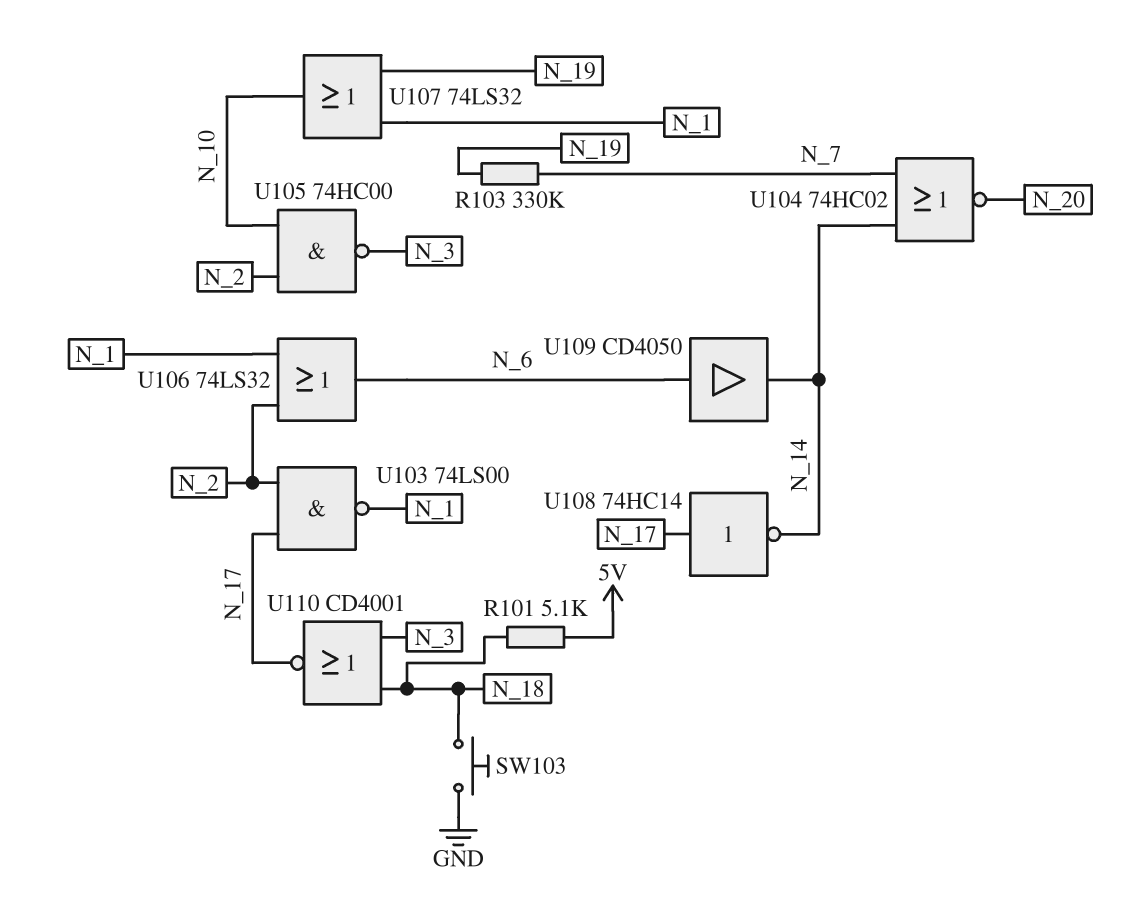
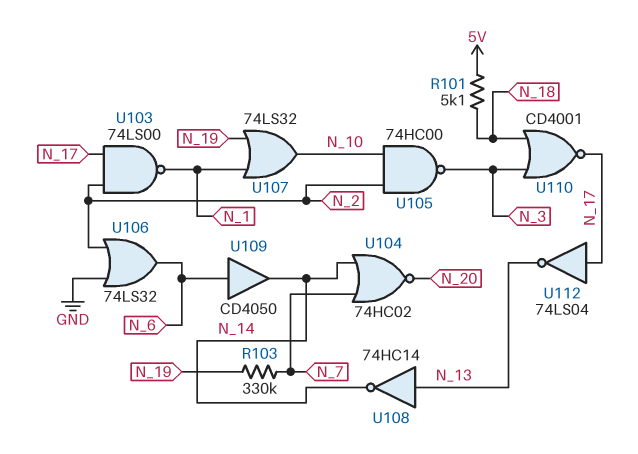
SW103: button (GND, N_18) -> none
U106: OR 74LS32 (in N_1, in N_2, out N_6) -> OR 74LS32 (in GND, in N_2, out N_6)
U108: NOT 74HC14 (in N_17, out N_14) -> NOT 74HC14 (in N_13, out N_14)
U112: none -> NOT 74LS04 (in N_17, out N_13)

++++++

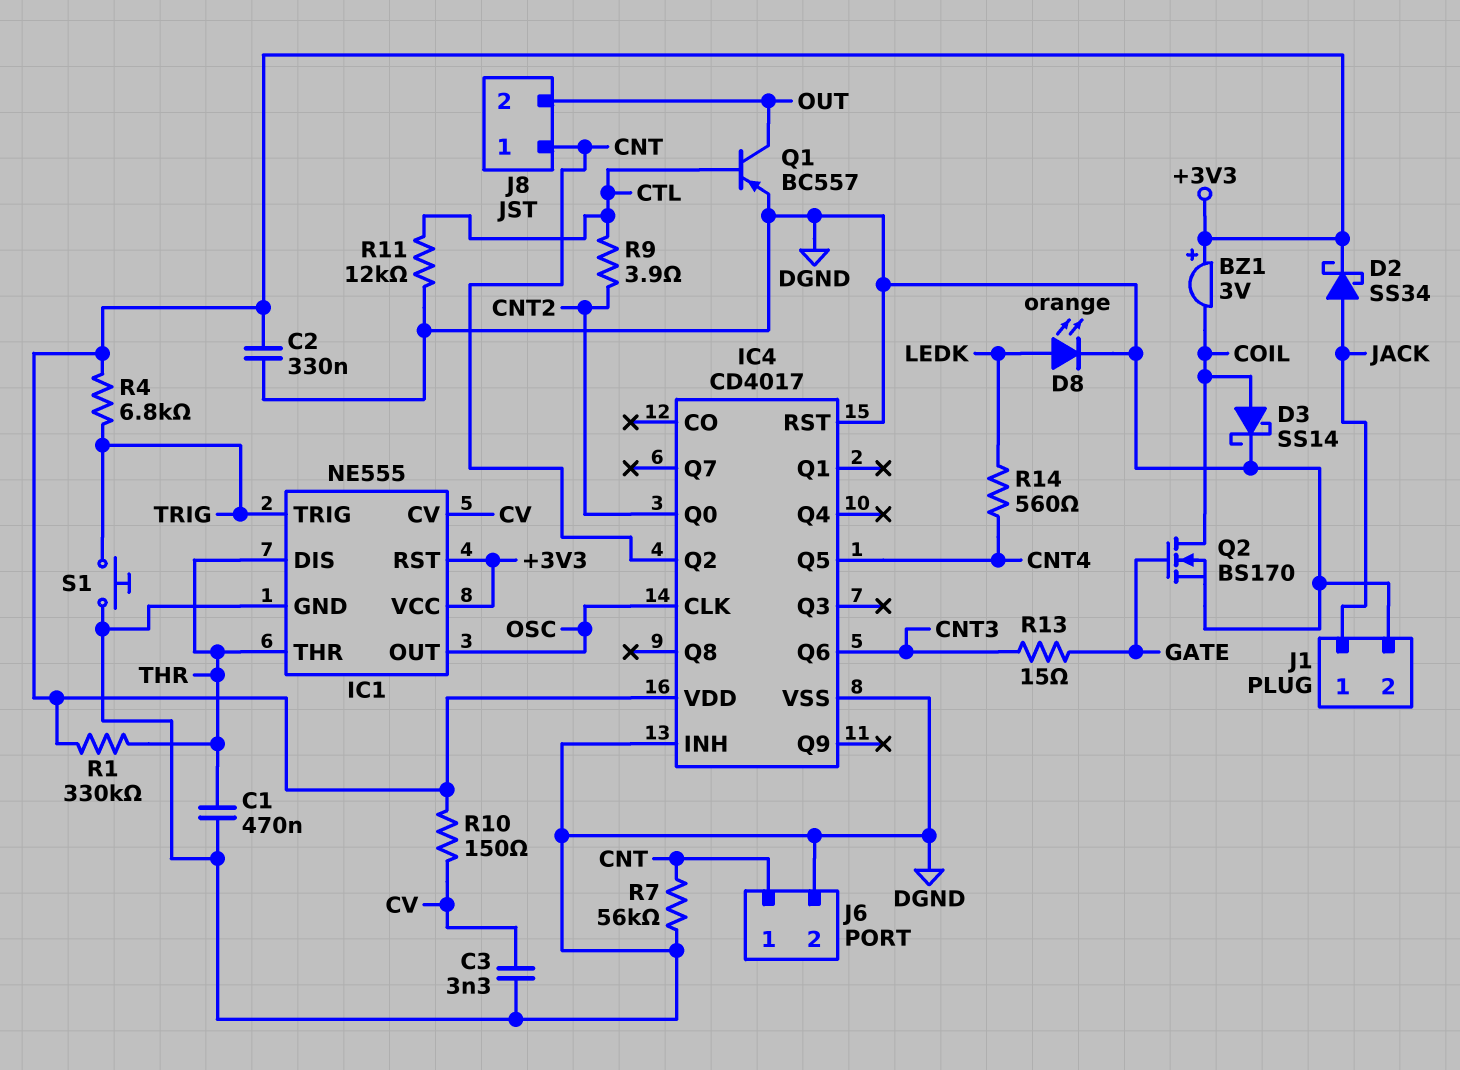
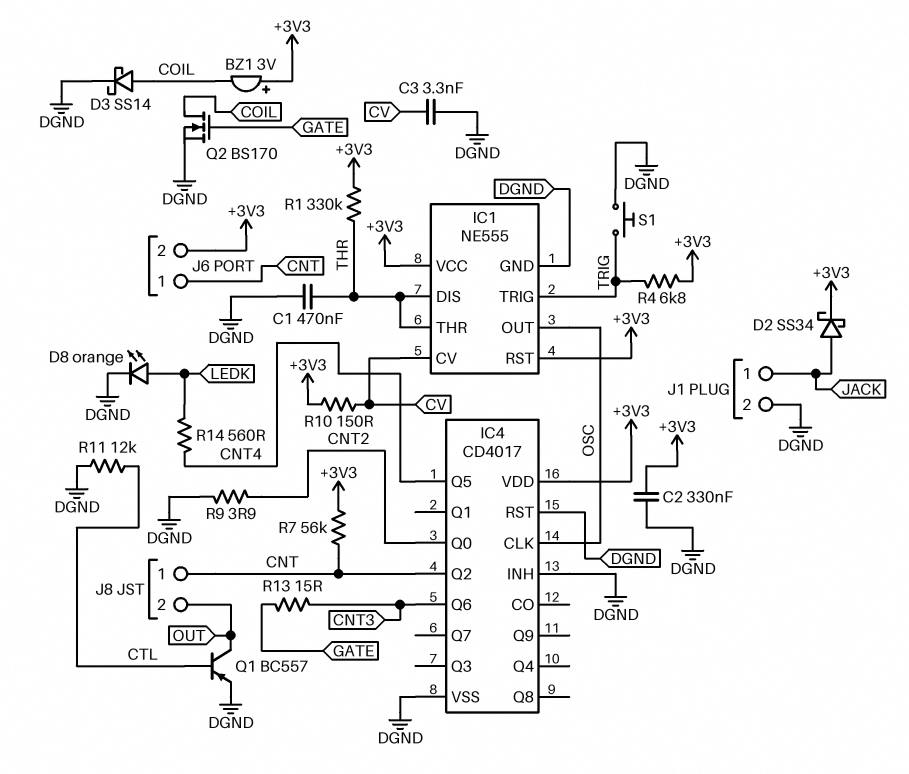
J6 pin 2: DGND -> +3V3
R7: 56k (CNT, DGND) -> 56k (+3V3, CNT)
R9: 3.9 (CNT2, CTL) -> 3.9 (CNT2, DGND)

++++++

How to complete this task: Using the records above, report each line with the string "DGND".

Reply:
J6 pin 2: DGND -> +3V3
R7: 56k (CNT, DGND) -> 56k (+3V3, CNT)
R9: 3.9 (CNT2, CTL) -> 3.9 (CNT2, DGND)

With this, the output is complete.